> **RECORDS SHOWN**
※ ※ ※
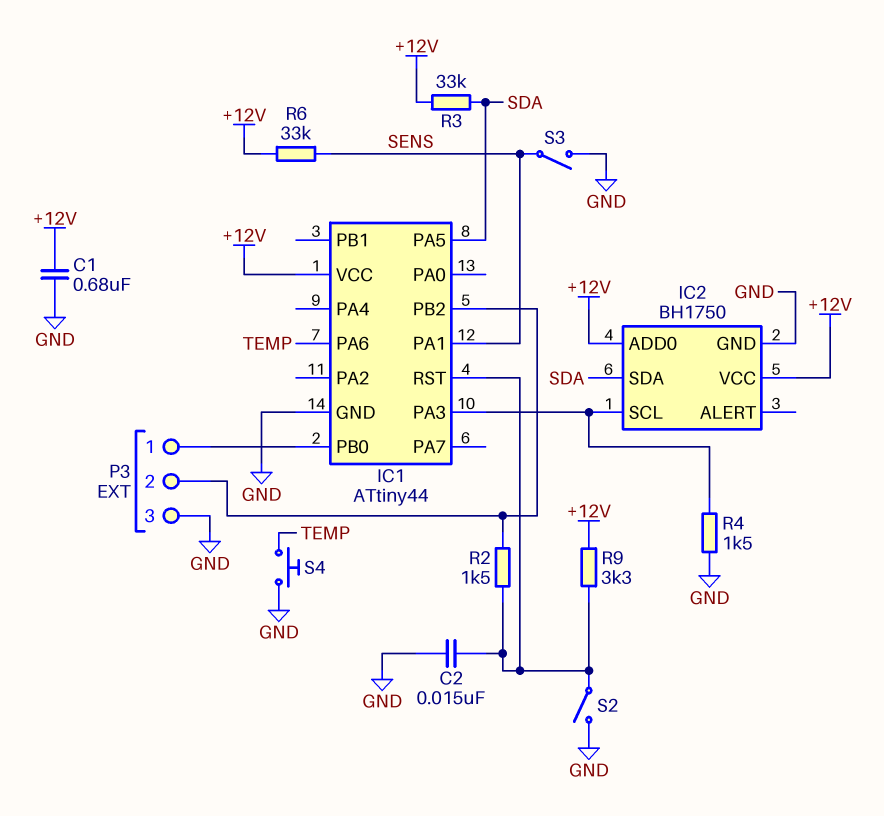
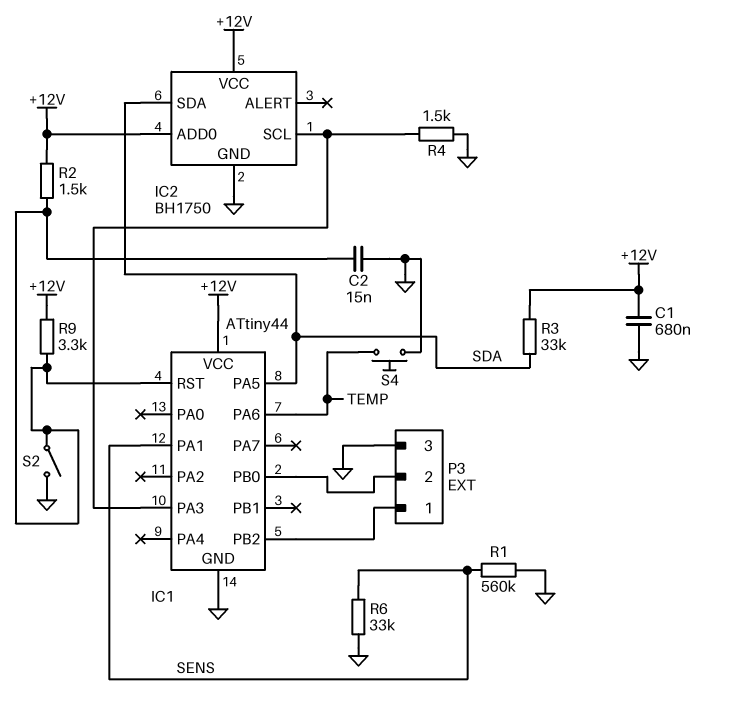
P3 pin 1: IC1/PB0 -> IC1/PB2
P3 pin 2: IC1/PB2 -> IC1/PB0
R1: none -> 560k (GND, SENS)
R2: 1.5k (IC1/PB2, IC1/RST) -> 1.5k (+12V, IC1/RST)
R6: 33k (+12V, SENS) -> 33k (GND, SENS)
S3: switch (GND, SENS) -> none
※ ※ ※
> **TASK INSTRUCTIONS**
The whole listing should be printed again exactly as written, images excluded.

> **OUTPUT FOR THIS TASK**
P3 pin 1: IC1/PB0 -> IC1/PB2
P3 pin 2: IC1/PB2 -> IC1/PB0
R1: none -> 560k (GND, SENS)
R2: 1.5k (IC1/PB2, IC1/RST) -> 1.5k (+12V, IC1/RST)
R6: 33k (+12V, SENS) -> 33k (GND, SENS)
S3: switch (GND, SENS) -> none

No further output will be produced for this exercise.